● **WHAT YOU HAVE TO DO**: Among the entries below, find each line with "pink" and show it.

● **DATASET**:

☆ ☆ ☆ ☆

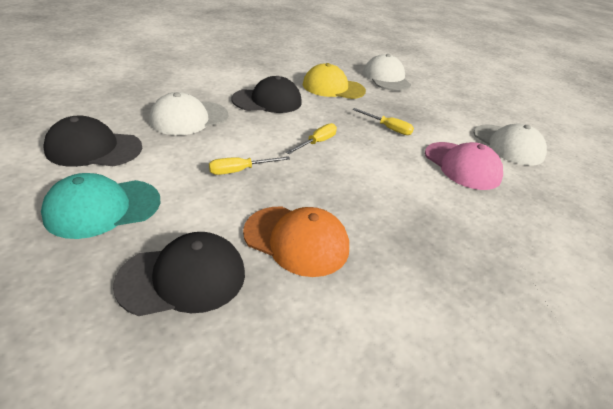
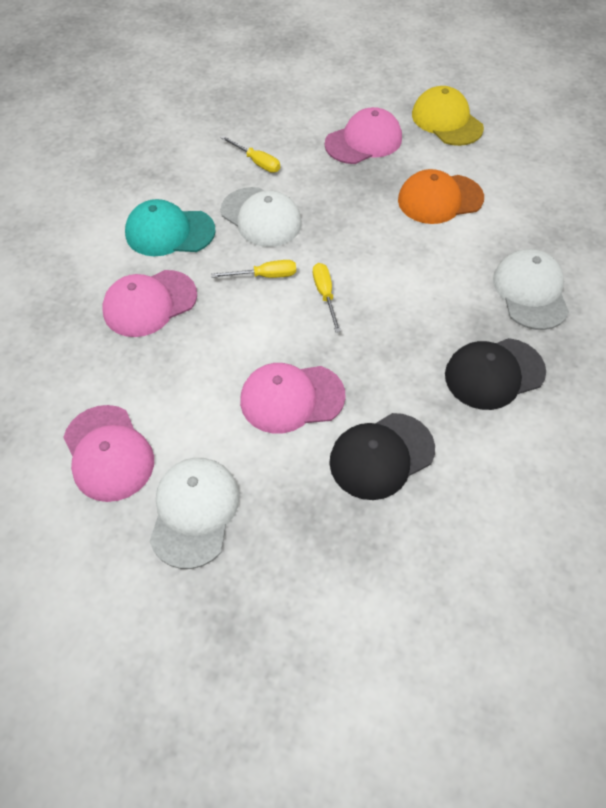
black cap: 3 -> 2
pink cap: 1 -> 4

☆ ☆ ☆ ☆

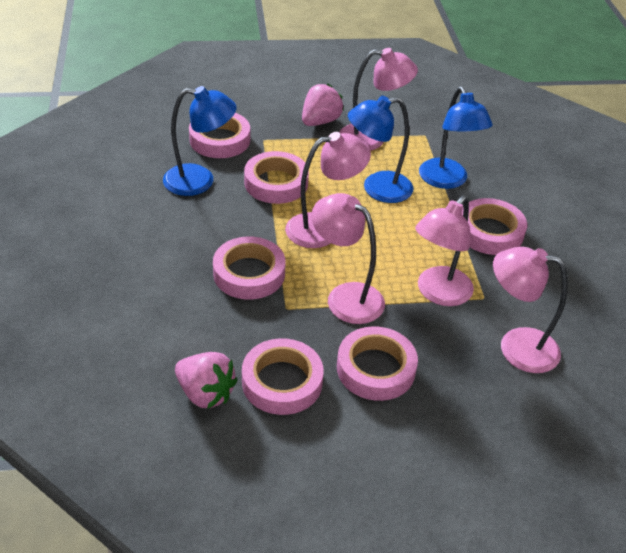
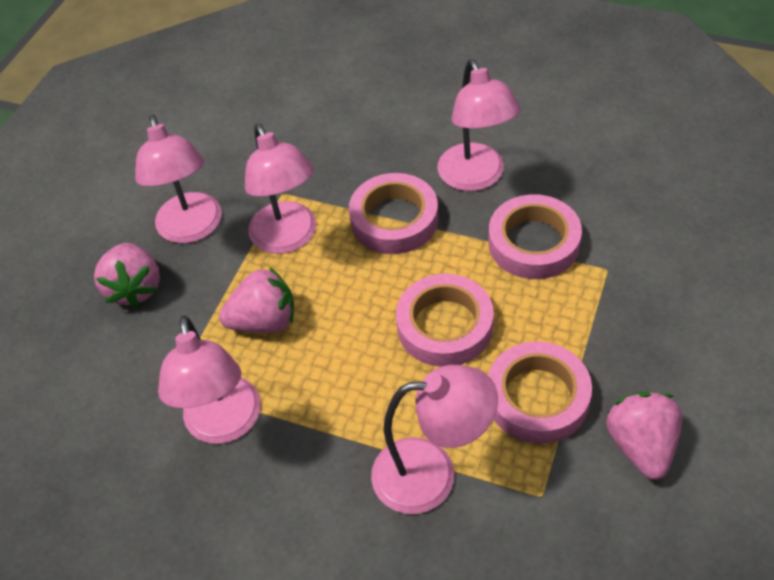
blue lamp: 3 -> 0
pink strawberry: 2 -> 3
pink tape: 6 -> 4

☆ ☆ ☆ ☆

● **RESULT OF THIS EXERCISE**:
pink cap: 1 -> 4
pink strawberry: 2 -> 3
pink tape: 6 -> 4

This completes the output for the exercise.